Start of EXTRACTED MATERIAL
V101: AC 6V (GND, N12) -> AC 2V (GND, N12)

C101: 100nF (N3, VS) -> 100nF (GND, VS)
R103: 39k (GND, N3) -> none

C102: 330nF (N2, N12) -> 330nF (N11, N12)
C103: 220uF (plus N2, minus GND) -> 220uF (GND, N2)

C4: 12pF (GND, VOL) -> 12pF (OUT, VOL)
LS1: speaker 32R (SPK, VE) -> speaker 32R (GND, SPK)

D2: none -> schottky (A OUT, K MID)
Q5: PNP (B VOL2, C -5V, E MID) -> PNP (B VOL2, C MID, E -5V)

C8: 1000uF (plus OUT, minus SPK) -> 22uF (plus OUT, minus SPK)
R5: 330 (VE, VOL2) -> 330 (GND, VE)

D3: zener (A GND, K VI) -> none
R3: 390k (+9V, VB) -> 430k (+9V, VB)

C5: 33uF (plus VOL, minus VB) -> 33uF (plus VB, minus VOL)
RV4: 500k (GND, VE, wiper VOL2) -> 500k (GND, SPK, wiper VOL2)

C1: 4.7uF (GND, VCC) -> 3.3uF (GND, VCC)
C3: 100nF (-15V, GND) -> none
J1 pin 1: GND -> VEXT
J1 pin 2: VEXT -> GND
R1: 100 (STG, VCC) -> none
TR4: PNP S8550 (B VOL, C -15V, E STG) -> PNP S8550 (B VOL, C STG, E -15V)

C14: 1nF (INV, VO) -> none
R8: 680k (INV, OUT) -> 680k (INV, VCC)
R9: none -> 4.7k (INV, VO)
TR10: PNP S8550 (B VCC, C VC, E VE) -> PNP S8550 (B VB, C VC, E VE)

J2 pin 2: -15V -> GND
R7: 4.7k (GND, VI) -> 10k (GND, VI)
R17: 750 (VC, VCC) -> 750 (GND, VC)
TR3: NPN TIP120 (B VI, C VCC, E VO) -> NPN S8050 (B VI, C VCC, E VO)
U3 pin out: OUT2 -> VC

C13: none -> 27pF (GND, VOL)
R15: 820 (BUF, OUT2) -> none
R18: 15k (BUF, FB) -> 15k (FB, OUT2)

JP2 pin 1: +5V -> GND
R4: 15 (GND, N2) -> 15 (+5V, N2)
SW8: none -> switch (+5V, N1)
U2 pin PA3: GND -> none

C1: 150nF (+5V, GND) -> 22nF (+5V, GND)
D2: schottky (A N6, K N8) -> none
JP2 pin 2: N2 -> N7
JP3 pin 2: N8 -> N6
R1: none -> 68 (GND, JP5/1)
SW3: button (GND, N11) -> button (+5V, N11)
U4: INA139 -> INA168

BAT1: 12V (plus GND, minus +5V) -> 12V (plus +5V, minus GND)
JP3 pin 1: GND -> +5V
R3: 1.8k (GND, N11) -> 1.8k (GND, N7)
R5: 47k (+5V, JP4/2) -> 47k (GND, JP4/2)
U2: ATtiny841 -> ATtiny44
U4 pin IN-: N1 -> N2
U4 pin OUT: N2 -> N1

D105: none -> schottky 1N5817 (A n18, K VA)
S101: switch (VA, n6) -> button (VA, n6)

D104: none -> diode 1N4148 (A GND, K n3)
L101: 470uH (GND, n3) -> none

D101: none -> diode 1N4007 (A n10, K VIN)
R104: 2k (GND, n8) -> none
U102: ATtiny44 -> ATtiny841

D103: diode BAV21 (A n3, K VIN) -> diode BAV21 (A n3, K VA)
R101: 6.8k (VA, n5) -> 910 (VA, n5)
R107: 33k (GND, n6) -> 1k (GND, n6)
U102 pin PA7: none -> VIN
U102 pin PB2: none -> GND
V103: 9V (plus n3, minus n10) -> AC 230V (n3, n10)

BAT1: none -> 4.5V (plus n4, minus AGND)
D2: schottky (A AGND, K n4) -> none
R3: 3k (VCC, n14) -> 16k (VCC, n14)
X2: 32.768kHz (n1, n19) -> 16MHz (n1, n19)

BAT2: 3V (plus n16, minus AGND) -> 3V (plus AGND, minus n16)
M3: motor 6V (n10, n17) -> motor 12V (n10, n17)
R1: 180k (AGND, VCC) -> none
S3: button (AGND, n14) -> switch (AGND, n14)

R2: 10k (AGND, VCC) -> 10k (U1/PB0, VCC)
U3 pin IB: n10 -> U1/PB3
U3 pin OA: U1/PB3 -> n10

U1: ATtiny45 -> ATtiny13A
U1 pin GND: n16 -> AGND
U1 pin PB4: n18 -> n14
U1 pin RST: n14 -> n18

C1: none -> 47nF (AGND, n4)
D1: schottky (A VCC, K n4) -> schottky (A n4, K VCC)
End of EXTRACTED MATERIAL
• WORK INSTRUCTION: Reproduce the lines above, beginning at the line with "TR4: PNP S8550" and stopping after the line with "R1: 180k (AGND, VCC) -> none", exactly as they are.

• RESPONSE BOX:
TR4: PNP S8550 (B VOL, C -15V, E STG) -> PNP S8550 (B VOL, C STG, E -15V)

C14: 1nF (INV, VO) -> none
R8: 680k (INV, OUT) -> 680k (INV, VCC)
R9: none -> 4.7k (INV, VO)
TR10: PNP S8550 (B VCC, C VC, E VE) -> PNP S8550 (B VB, C VC, E VE)

J2 pin 2: -15V -> GND
R7: 4.7k (GND, VI) -> 10k (GND, VI)
R17: 750 (VC, VCC) -> 750 (GND, VC)
TR3: NPN TIP120 (B VI, C VCC, E VO) -> NPN S8050 (B VI, C VCC, E VO)
U3 pin out: OUT2 -> VC

C13: none -> 27pF (GND, VOL)
R15: 820 (BUF, OUT2) -> none
R18: 15k (BUF, FB) -> 15k (FB, OUT2)

JP2 pin 1: +5V -> GND
R4: 15 (GND, N2) -> 15 (+5V, N2)
SW8: none -> switch (+5V, N1)
U2 pin PA3: GND -> none

C1: 150nF (+5V, GND) -> 22nF (+5V, GND)
D2: schottky (A N6, K N8) -> none
JP2 pin 2: N2 -> N7
JP3 pin 2: N8 -> N6
R1: none -> 68 (GND, JP5/1)
SW3: button (GND, N11) -> button (+5V, N11)
U4: INA139 -> INA168

BAT1: 12V (plus GND, minus +5V) -> 12V (plus +5V, minus GND)
JP3 pin 1: GND -> +5V
R3: 1.8k (GND, N11) -> 1.8k (GND, N7)
R5: 47k (+5V, JP4/2) -> 47k (GND, JP4/2)
U2: ATtiny841 -> ATtiny44
U4 pin IN-: N1 -> N2
U4 pin OUT: N2 -> N1

D105: none -> schottky 1N5817 (A n18, K VA)
S101: switch (VA, n6) -> button (VA, n6)

D104: none -> diode 1N4148 (A GND, K n3)
L101: 470uH (GND, n3) -> none

D101: none -> diode 1N4007 (A n10, K VIN)
R104: 2k (GND, n8) -> none
U102: ATtiny44 -> ATtiny841

D103: diode BAV21 (A n3, K VIN) -> diode BAV21 (A n3, K VA)
R101: 6.8k (VA, n5) -> 910 (VA, n5)
R107: 33k (GND, n6) -> 1k (GND, n6)
U102 pin PA7: none -> VIN
U102 pin PB2: none -> GND
V103: 9V (plus n3, minus n10) -> AC 230V (n3, n10)

BAT1: none -> 4.5V (plus n4, minus AGND)
D2: schottky (A AGND, K n4) -> none
R3: 3k (VCC, n14) -> 16k (VCC, n14)
X2: 32.768kHz (n1, n19) -> 16MHz (n1, n19)

BAT2: 3V (plus n16, minus AGND) -> 3V (plus AGND, minus n16)
M3: motor 6V (n10, n17) -> motor 12V (n10, n17)
R1: 180k (AGND, VCC) -> none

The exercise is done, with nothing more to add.